**Aim of the task**
Read through the entries below and return each line with the word "brown".
▶
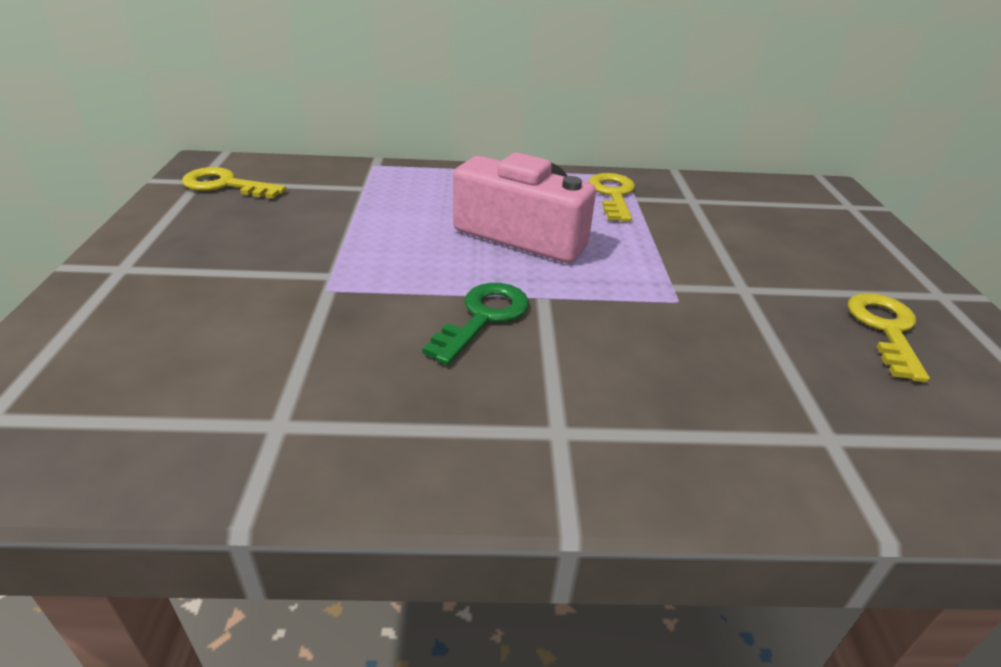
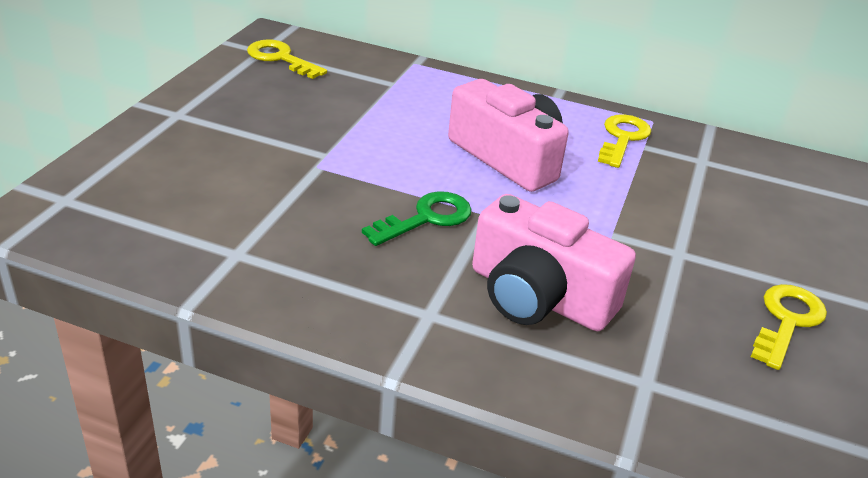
camera: 20 degrees right, 0 degrees up
(656, 372) = (538, 296): none -> pink camera

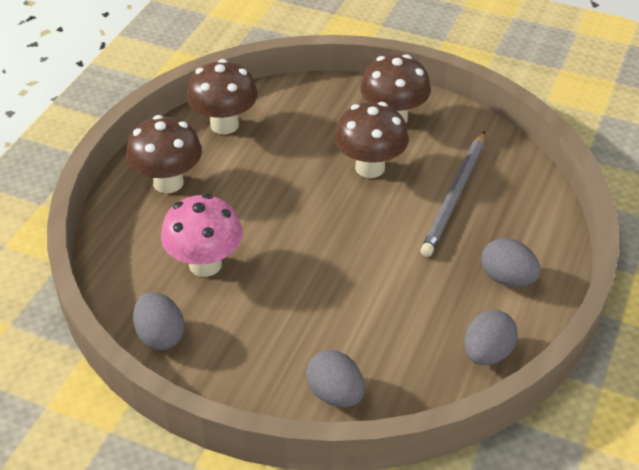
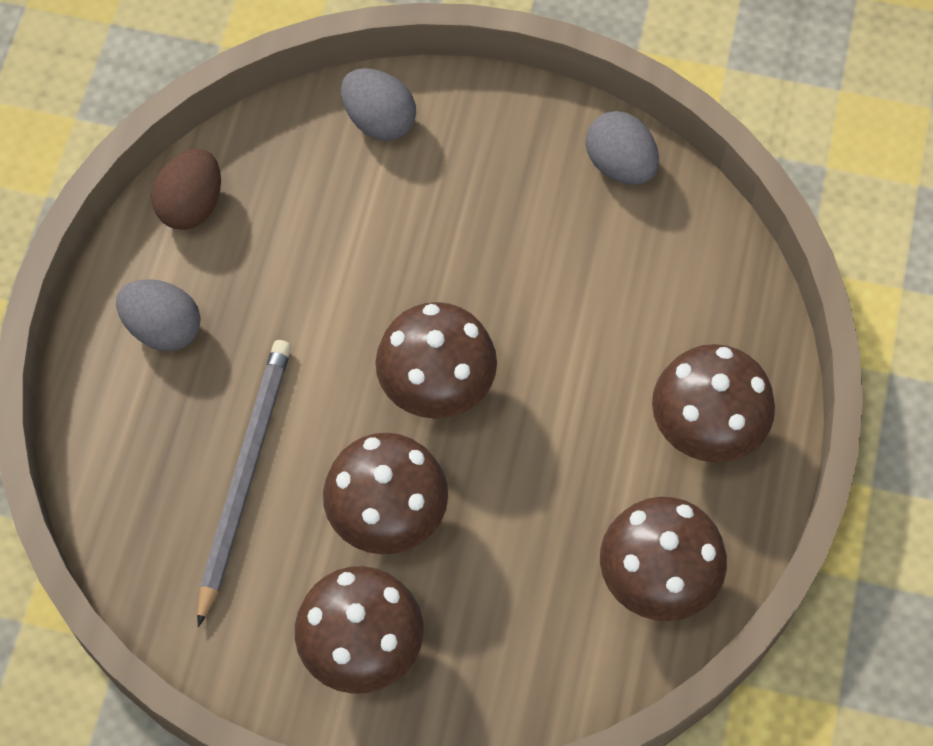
camera: 170 degrees right, 20 degrees up
(205, 264) = (597, 284): pink mushroom -> none
(327, 223) = (437, 389): none -> brown mushroom
(487, 353) = (191, 205): grey egg -> brown egg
◀
**Answer to this task**
(327, 223) = (437, 389): none -> brown mushroom
(487, 353) = (191, 205): grey egg -> brown egg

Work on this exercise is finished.